## Direction
Return the lines below word for word, leaving out the pictures.
--- Begin Data for the task ---
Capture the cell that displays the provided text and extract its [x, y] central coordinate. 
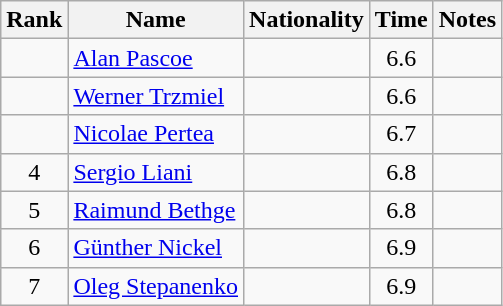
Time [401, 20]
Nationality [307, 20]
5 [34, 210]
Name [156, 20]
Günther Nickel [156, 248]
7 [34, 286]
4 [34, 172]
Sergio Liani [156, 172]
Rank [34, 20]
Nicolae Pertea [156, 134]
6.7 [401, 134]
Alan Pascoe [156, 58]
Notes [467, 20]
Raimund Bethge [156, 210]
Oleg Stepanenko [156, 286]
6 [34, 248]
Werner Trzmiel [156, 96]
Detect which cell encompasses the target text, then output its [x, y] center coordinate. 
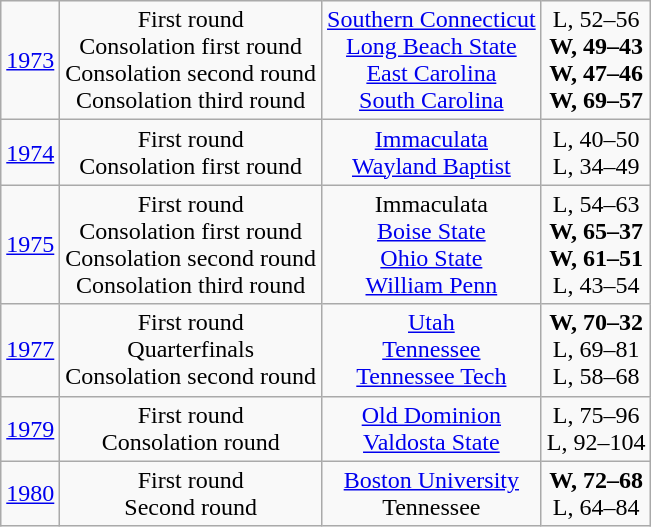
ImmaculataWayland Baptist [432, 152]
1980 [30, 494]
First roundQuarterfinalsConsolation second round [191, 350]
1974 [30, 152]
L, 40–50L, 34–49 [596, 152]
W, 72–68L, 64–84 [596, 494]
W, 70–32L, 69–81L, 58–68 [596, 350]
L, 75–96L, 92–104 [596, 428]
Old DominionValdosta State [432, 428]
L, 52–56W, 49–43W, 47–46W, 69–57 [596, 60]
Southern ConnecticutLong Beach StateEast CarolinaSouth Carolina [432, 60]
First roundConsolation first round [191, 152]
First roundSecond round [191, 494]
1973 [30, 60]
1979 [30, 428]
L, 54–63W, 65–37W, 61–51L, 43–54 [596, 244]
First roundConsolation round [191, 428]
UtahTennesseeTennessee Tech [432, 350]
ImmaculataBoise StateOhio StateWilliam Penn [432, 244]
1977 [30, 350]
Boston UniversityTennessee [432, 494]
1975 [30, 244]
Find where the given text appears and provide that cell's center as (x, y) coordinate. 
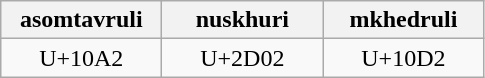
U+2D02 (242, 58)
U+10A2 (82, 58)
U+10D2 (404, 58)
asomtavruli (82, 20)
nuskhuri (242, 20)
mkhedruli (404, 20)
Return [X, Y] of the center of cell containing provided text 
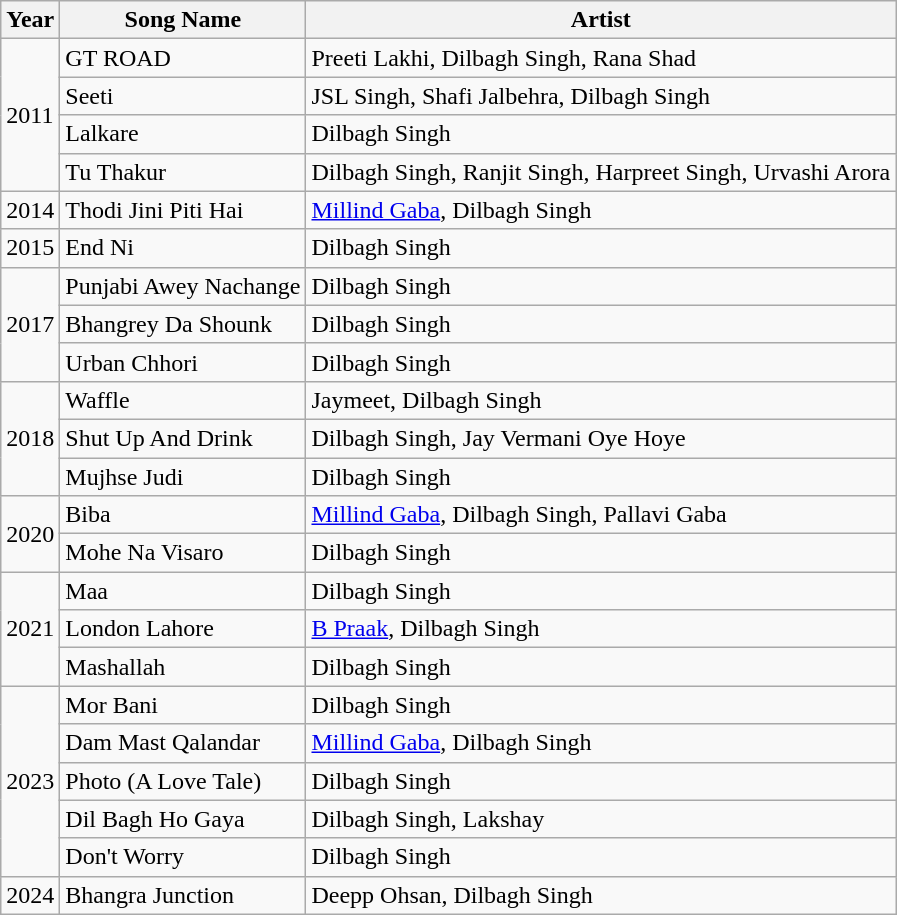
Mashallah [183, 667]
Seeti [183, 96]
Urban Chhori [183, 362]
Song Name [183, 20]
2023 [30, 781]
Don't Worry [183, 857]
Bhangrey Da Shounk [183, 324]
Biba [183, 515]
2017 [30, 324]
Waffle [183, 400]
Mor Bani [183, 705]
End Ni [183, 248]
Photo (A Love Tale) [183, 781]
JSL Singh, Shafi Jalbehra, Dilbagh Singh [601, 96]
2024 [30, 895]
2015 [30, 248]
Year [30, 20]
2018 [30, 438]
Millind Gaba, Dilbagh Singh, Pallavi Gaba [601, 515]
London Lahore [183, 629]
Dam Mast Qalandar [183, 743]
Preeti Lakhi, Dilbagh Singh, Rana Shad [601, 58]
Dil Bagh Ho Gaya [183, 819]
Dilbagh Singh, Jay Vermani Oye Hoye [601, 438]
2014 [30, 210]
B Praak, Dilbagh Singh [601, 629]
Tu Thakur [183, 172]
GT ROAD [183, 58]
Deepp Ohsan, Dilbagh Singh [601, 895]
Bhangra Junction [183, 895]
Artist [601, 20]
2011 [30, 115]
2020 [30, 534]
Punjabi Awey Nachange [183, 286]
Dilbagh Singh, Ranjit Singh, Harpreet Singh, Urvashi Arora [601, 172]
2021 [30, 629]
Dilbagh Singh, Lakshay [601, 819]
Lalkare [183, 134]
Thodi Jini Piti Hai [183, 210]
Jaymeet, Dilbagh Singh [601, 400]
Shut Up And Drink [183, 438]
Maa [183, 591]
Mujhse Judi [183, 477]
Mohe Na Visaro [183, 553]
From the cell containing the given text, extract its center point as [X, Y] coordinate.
--- End Data for the task ---
## Final result
Capture the cell that displays the provided text and extract its [x, y] central coordinate. 
Time [401, 20]
Nationality [307, 20]
5 [34, 210]
Name [156, 20]
Günther Nickel [156, 248]
7 [34, 286]
4 [34, 172]
Sergio Liani [156, 172]
Rank [34, 20]
Nicolae Pertea [156, 134]
6.7 [401, 134]
Alan Pascoe [156, 58]
Notes [467, 20]
Raimund Bethge [156, 210]
Oleg Stepanenko [156, 286]
6 [34, 248]
Werner Trzmiel [156, 96]
Detect which cell encompasses the target text, then output its [x, y] center coordinate. 
ImmaculataWayland Baptist [432, 152]
1980 [30, 494]
First roundQuarterfinalsConsolation second round [191, 350]
1974 [30, 152]
L, 40–50L, 34–49 [596, 152]
W, 72–68L, 64–84 [596, 494]
W, 70–32L, 69–81L, 58–68 [596, 350]
L, 75–96L, 92–104 [596, 428]
Old DominionValdosta State [432, 428]
L, 52–56W, 49–43W, 47–46W, 69–57 [596, 60]
Southern ConnecticutLong Beach StateEast CarolinaSouth Carolina [432, 60]
First roundConsolation first round [191, 152]
First roundSecond round [191, 494]
1973 [30, 60]
1979 [30, 428]
L, 54–63W, 65–37W, 61–51L, 43–54 [596, 244]
First roundConsolation round [191, 428]
UtahTennesseeTennessee Tech [432, 350]
ImmaculataBoise StateOhio StateWilliam Penn [432, 244]
1977 [30, 350]
Boston UniversityTennessee [432, 494]
1975 [30, 244]
Find where the given text appears and provide that cell's center as (x, y) coordinate. 
U+2D02 (242, 58)
U+10A2 (82, 58)
U+10D2 (404, 58)
asomtavruli (82, 20)
nuskhuri (242, 20)
mkhedruli (404, 20)
Return [X, Y] of the center of cell containing provided text 
Mashallah [183, 667]
Seeti [183, 96]
Urban Chhori [183, 362]
Song Name [183, 20]
2023 [30, 781]
Don't Worry [183, 857]
Bhangrey Da Shounk [183, 324]
Biba [183, 515]
2017 [30, 324]
Waffle [183, 400]
Mor Bani [183, 705]
End Ni [183, 248]
Photo (A Love Tale) [183, 781]
JSL Singh, Shafi Jalbehra, Dilbagh Singh [601, 96]
2024 [30, 895]
2015 [30, 248]
Year [30, 20]
2018 [30, 438]
Millind Gaba, Dilbagh Singh, Pallavi Gaba [601, 515]
London Lahore [183, 629]
Dam Mast Qalandar [183, 743]
Preeti Lakhi, Dilbagh Singh, Rana Shad [601, 58]
Dil Bagh Ho Gaya [183, 819]
Dilbagh Singh, Jay Vermani Oye Hoye [601, 438]
2014 [30, 210]
B Praak, Dilbagh Singh [601, 629]
Tu Thakur [183, 172]
GT ROAD [183, 58]
Deepp Ohsan, Dilbagh Singh [601, 895]
Bhangra Junction [183, 895]
Artist [601, 20]
2011 [30, 115]
2020 [30, 534]
Punjabi Awey Nachange [183, 286]
Dilbagh Singh, Ranjit Singh, Harpreet Singh, Urvashi Arora [601, 172]
2021 [30, 629]
Dilbagh Singh, Lakshay [601, 819]
Lalkare [183, 134]
Thodi Jini Piti Hai [183, 210]
Jaymeet, Dilbagh Singh [601, 400]
Shut Up And Drink [183, 438]
Maa [183, 591]
Mujhse Judi [183, 477]
Mohe Na Visaro [183, 553]
From the cell containing the given text, extract its center point as [X, Y] coordinate.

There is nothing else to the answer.